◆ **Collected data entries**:
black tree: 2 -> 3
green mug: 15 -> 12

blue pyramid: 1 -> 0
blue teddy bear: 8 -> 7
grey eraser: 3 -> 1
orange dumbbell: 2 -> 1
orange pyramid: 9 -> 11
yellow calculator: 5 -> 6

◆ **TASK REQUIREMENTS**:
Every line of the data above should be reproduced word for word.

◆ **RESPONSE BELOW**:
black tree: 2 -> 3
green mug: 15 -> 12

blue pyramid: 1 -> 0
blue teddy bear: 8 -> 7
grey eraser: 3 -> 1
orange dumbbell: 2 -> 1
orange pyramid: 9 -> 11
yellow calculator: 5 -> 6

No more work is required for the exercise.